Activity ->
Only the lines from the beginning of the data below through the line that contains "Sanduhr (gelb) |" should be repeated, exactly as written.

Object matching data:
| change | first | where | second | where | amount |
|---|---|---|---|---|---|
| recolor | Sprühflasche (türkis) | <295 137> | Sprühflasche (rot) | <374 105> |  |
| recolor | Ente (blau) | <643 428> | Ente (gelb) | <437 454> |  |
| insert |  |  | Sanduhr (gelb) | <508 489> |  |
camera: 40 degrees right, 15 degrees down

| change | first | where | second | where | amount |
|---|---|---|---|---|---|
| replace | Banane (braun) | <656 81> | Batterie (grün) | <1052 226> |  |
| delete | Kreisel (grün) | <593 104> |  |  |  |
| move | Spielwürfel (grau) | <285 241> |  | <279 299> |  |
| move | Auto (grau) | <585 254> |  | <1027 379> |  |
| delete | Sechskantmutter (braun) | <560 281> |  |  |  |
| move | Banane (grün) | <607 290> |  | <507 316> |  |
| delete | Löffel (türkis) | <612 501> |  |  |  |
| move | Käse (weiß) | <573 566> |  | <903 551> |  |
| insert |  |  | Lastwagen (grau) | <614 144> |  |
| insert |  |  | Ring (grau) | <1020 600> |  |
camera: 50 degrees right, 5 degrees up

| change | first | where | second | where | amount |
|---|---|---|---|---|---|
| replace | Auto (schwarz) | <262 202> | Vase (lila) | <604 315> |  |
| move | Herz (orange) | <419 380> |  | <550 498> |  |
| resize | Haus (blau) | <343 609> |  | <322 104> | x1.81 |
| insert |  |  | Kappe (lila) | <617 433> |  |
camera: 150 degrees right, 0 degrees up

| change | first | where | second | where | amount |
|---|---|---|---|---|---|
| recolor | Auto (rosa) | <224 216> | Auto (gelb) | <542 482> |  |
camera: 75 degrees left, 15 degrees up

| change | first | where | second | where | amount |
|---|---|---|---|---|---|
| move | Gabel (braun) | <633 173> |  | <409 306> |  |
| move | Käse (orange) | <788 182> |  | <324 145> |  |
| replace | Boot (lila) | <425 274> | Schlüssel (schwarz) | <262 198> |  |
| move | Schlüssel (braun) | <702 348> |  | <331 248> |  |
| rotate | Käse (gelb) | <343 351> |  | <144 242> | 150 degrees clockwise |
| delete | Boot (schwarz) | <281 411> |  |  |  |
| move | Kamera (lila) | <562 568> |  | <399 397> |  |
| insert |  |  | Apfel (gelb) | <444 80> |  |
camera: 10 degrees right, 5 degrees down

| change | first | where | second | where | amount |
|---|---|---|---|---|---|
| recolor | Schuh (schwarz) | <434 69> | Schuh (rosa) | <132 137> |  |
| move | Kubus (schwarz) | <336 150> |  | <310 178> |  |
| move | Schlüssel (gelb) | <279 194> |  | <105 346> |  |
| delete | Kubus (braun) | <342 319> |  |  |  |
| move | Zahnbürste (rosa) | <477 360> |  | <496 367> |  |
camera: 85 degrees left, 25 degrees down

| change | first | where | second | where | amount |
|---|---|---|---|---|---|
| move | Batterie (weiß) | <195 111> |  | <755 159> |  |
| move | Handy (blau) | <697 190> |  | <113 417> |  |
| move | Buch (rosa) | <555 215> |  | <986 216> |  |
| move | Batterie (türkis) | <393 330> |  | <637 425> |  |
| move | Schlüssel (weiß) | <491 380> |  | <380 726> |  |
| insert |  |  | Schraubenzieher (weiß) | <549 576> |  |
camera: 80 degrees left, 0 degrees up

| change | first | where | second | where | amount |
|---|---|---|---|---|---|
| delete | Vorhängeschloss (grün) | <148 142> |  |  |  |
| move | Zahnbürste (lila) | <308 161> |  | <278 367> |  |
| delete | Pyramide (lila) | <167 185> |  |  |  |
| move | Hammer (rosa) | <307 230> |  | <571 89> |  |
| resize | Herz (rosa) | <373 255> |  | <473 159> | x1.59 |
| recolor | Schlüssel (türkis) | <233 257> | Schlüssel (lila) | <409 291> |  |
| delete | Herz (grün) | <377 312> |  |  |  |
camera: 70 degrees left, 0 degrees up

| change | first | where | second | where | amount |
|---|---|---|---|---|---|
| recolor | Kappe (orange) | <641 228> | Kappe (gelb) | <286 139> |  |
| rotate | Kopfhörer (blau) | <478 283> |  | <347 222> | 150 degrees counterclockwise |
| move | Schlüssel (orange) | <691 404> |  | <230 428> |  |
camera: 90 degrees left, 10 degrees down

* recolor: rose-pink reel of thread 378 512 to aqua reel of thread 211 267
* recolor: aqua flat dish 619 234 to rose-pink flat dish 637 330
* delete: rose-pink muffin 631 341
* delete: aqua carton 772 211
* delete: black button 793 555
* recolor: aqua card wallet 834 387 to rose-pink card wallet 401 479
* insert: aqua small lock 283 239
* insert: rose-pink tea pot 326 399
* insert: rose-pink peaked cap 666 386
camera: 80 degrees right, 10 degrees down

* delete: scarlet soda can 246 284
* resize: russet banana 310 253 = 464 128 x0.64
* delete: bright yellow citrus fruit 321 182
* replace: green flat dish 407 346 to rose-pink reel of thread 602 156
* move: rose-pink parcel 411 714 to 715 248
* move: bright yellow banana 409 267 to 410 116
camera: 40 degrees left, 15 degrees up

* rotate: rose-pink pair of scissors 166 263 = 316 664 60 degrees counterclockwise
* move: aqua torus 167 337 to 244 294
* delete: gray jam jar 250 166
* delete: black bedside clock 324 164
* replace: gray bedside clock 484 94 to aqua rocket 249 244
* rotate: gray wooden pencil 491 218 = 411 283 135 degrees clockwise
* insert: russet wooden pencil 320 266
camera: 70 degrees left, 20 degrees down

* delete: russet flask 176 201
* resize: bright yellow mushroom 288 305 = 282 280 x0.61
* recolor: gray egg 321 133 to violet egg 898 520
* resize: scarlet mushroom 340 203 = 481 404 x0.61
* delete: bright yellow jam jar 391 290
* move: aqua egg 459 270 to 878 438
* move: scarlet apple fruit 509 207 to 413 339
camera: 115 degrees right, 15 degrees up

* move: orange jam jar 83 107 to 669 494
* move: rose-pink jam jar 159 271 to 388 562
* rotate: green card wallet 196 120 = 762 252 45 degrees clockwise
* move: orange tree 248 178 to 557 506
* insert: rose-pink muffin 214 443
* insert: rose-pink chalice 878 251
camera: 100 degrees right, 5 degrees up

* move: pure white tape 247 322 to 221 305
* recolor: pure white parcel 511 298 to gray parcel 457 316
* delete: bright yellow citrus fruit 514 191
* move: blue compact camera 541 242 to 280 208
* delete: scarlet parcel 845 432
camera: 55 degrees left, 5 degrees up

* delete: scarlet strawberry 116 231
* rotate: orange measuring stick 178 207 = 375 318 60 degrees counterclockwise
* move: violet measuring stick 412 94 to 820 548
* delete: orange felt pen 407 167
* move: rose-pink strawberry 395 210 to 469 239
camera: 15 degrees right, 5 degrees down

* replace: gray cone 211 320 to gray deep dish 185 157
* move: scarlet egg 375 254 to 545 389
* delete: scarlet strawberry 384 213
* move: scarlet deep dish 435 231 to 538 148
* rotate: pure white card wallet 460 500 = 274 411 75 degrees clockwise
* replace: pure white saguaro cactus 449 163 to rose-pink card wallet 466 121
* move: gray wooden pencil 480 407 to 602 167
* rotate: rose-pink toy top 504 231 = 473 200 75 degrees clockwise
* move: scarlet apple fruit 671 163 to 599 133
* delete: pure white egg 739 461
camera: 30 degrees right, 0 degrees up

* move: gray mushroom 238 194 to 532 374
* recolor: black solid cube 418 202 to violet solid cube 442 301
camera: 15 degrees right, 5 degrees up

Exercise answer ->
| change | first | where | second | where | amount |
|---|---|---|---|---|---|
| recolor | Sprühflasche (türkis) | <295 137> | Sprühflasche (rot) | <374 105> |  |
| recolor | Ente (blau) | <643 428> | Ente (gelb) | <437 454> |  |
| insert |  |  | Sanduhr (gelb) | <508 489> |  |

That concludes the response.